* Requirement: For the records that follow, please set down exactly the lines between the one holding "The czapka/szary ended" and the one holding "The stożek/turkusowy ended", inclusive, and only those.

* Listed entries:
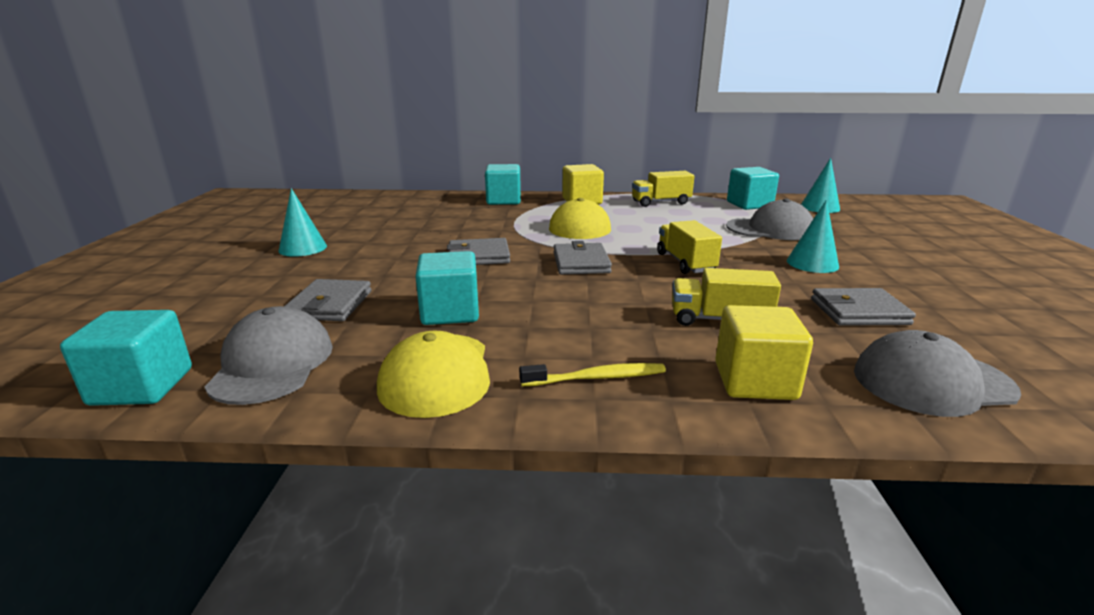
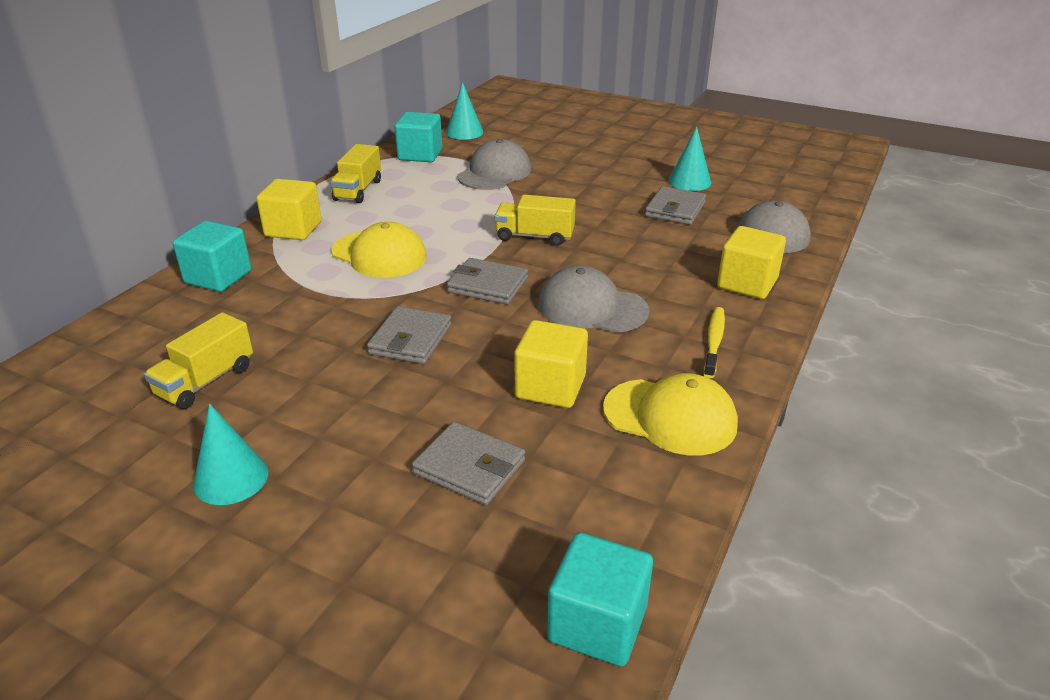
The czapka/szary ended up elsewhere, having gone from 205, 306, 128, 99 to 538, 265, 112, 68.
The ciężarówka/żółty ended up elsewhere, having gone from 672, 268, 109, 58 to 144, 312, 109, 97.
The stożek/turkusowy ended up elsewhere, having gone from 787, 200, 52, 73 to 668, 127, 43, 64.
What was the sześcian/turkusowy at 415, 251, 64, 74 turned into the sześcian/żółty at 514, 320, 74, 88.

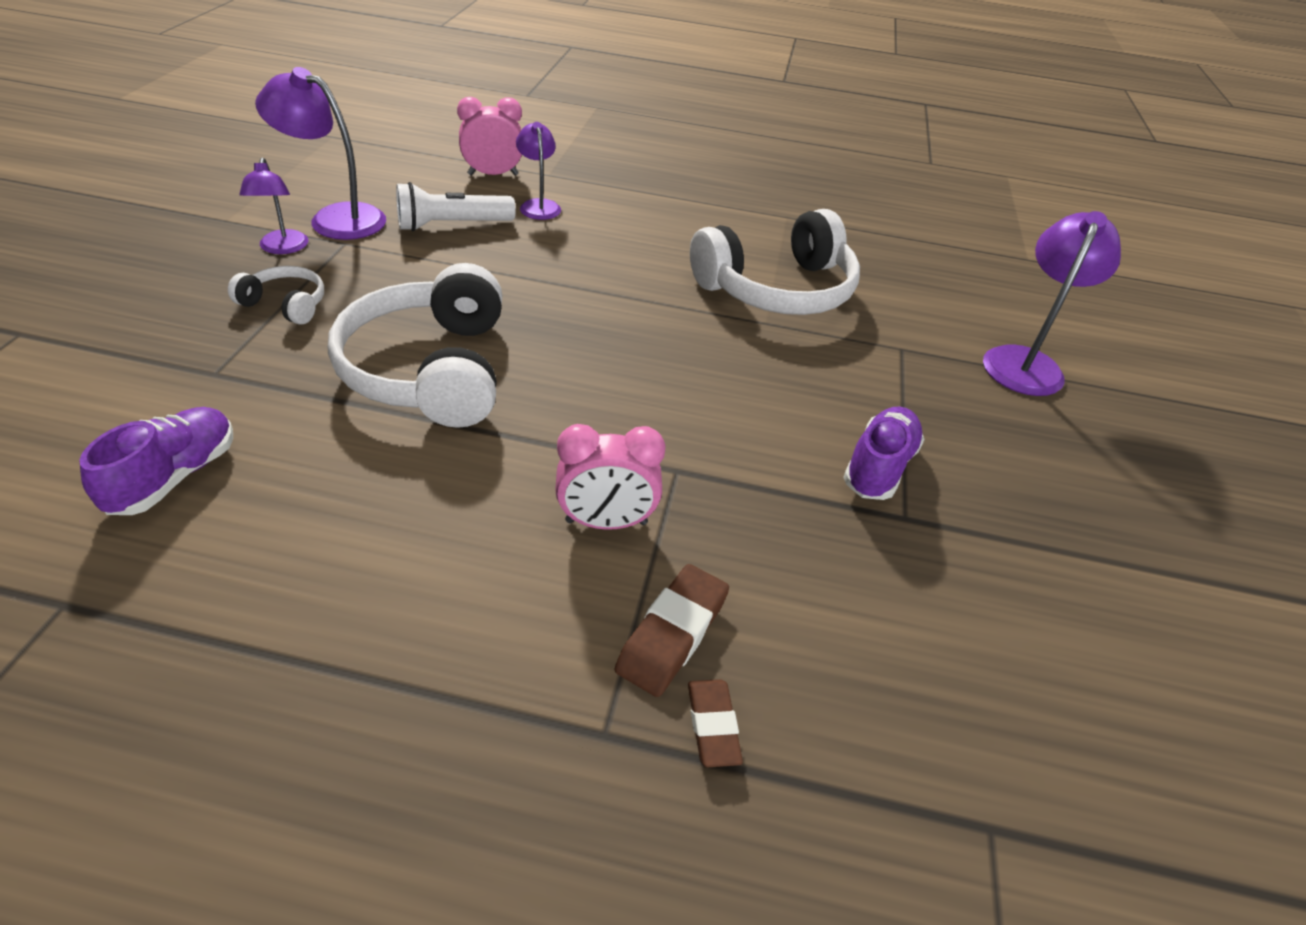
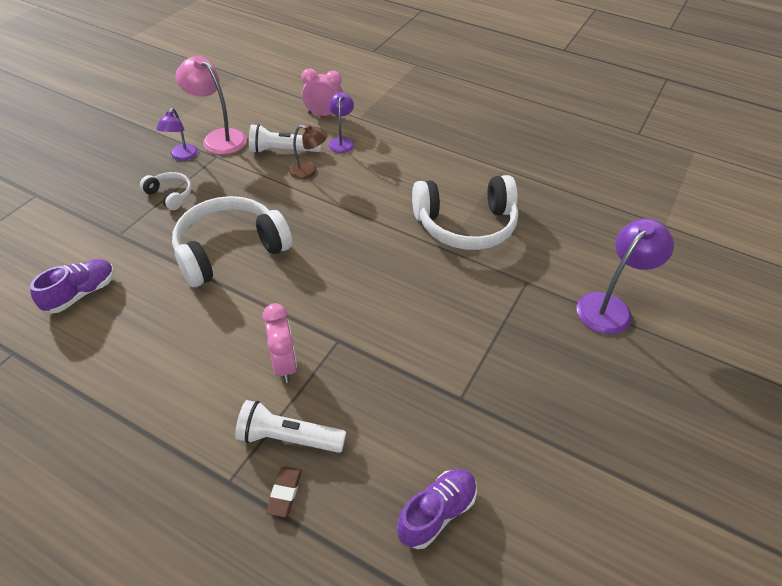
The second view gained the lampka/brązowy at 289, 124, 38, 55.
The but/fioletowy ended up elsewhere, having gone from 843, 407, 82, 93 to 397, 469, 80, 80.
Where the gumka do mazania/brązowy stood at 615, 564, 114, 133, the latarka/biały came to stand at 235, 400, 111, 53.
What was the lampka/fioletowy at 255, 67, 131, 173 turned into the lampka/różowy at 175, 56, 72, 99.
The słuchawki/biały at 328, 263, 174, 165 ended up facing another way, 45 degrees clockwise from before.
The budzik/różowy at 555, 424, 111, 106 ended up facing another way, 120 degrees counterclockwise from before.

---

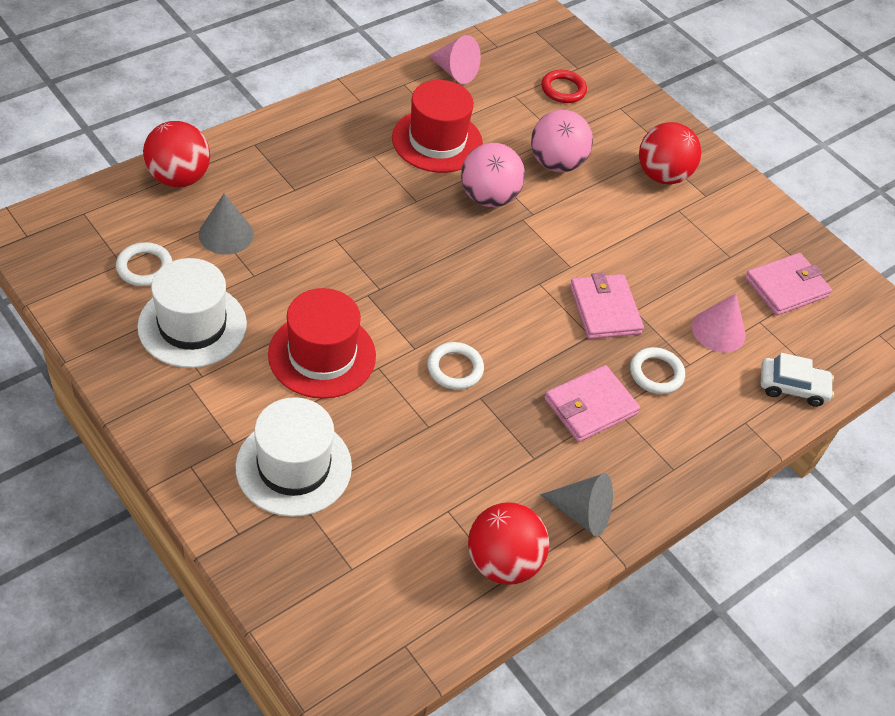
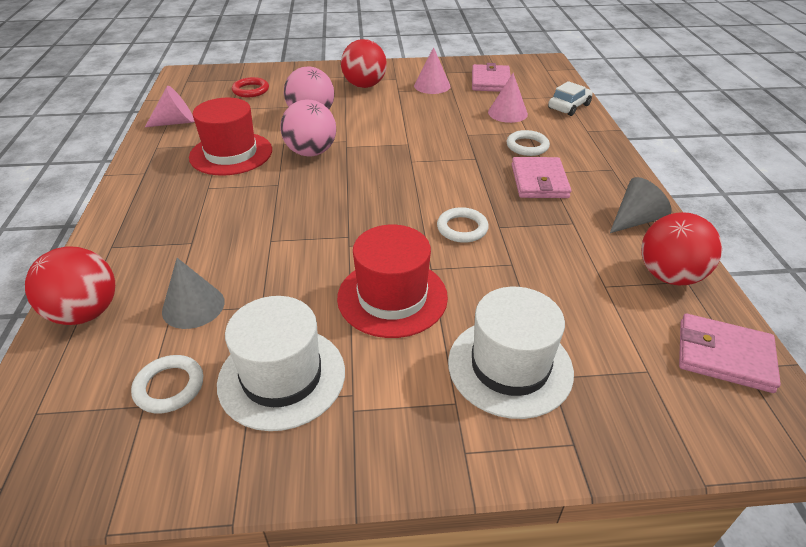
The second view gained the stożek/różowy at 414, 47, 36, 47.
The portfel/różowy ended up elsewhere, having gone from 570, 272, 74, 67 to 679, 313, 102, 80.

* Output of the exercise:
The czapka/szary ended up elsewhere, having gone from 205, 306, 128, 99 to 538, 265, 112, 68.
The ciężarówka/żółty ended up elsewhere, having gone from 672, 268, 109, 58 to 144, 312, 109, 97.
The stożek/turkusowy ended up elsewhere, having gone from 787, 200, 52, 73 to 668, 127, 43, 64.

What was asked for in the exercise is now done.